Collected data entries:

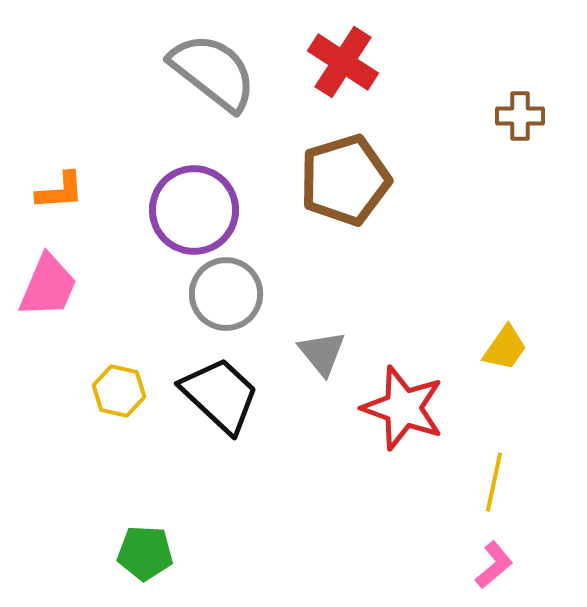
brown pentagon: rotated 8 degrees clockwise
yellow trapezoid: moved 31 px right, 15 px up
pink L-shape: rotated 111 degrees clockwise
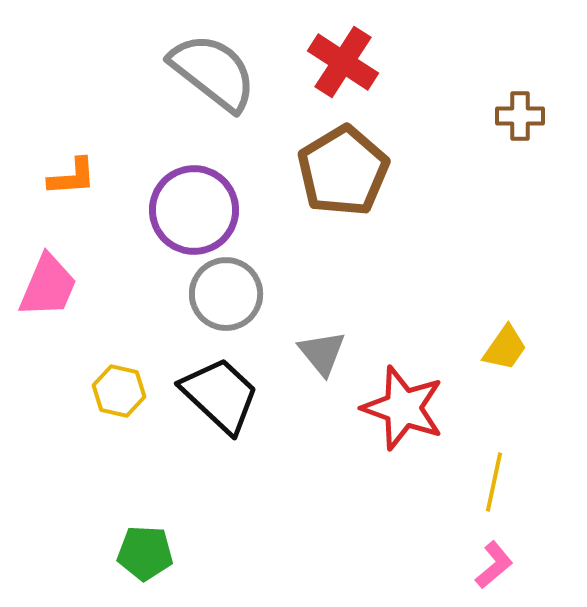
brown pentagon: moved 2 px left, 9 px up; rotated 14 degrees counterclockwise
orange L-shape: moved 12 px right, 14 px up
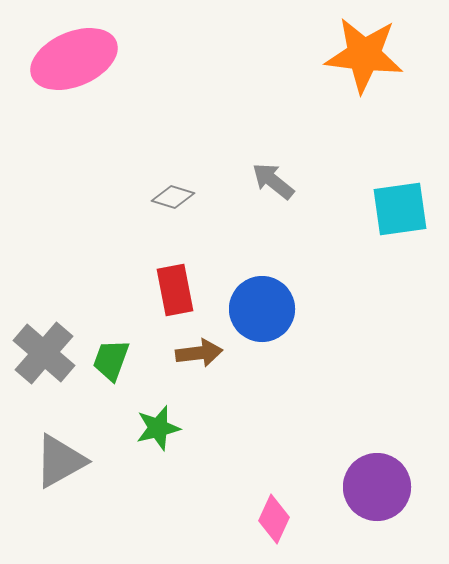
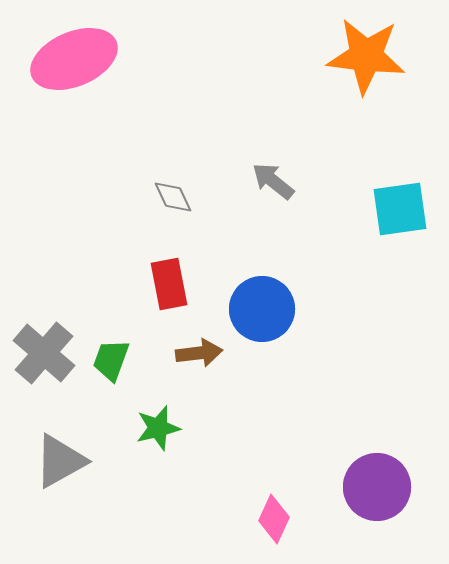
orange star: moved 2 px right, 1 px down
gray diamond: rotated 48 degrees clockwise
red rectangle: moved 6 px left, 6 px up
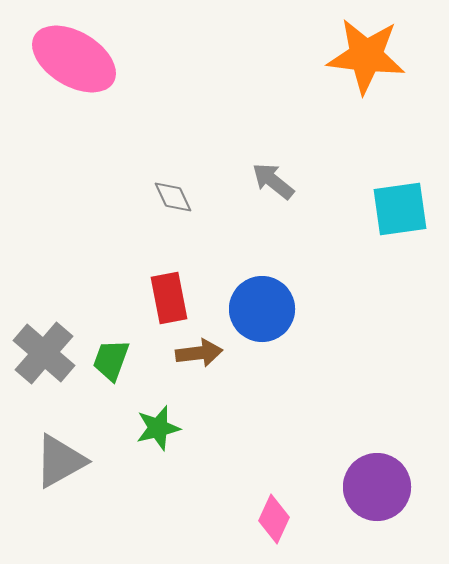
pink ellipse: rotated 54 degrees clockwise
red rectangle: moved 14 px down
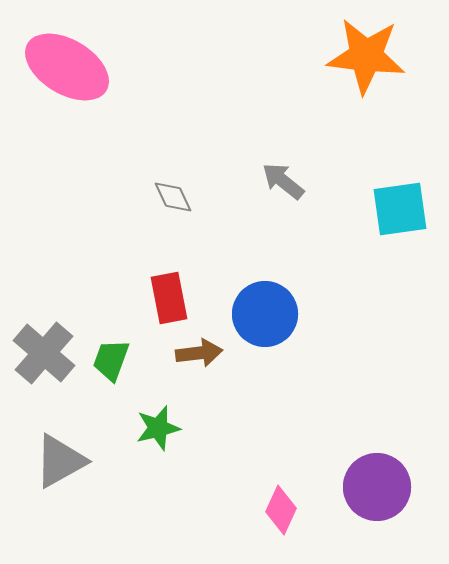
pink ellipse: moved 7 px left, 8 px down
gray arrow: moved 10 px right
blue circle: moved 3 px right, 5 px down
pink diamond: moved 7 px right, 9 px up
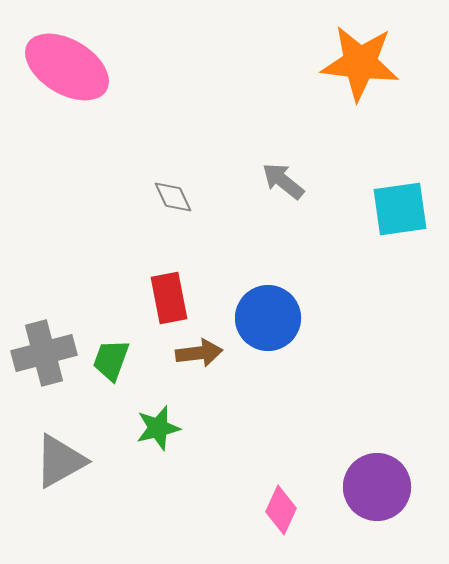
orange star: moved 6 px left, 7 px down
blue circle: moved 3 px right, 4 px down
gray cross: rotated 34 degrees clockwise
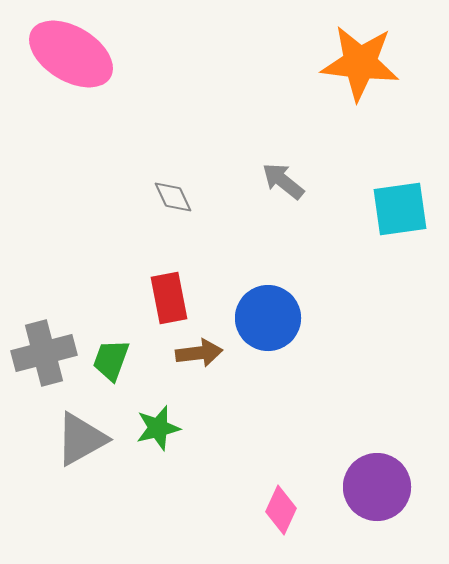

— Written problem —
Return the lines of the listing starting at the one containing "brown pentagon: moved" and ending at the one containing "red rectangle: moved 6 px left, 6 px up", with both end lines included and copied verbatim. Leave the pictures out of your answer.

— Task output —
brown pentagon: moved 2 px left, 9 px up; rotated 14 degrees counterclockwise
orange L-shape: moved 12 px right, 14 px up
orange star: moved 2 px right, 1 px down
gray diamond: rotated 48 degrees clockwise
red rectangle: moved 6 px left, 6 px up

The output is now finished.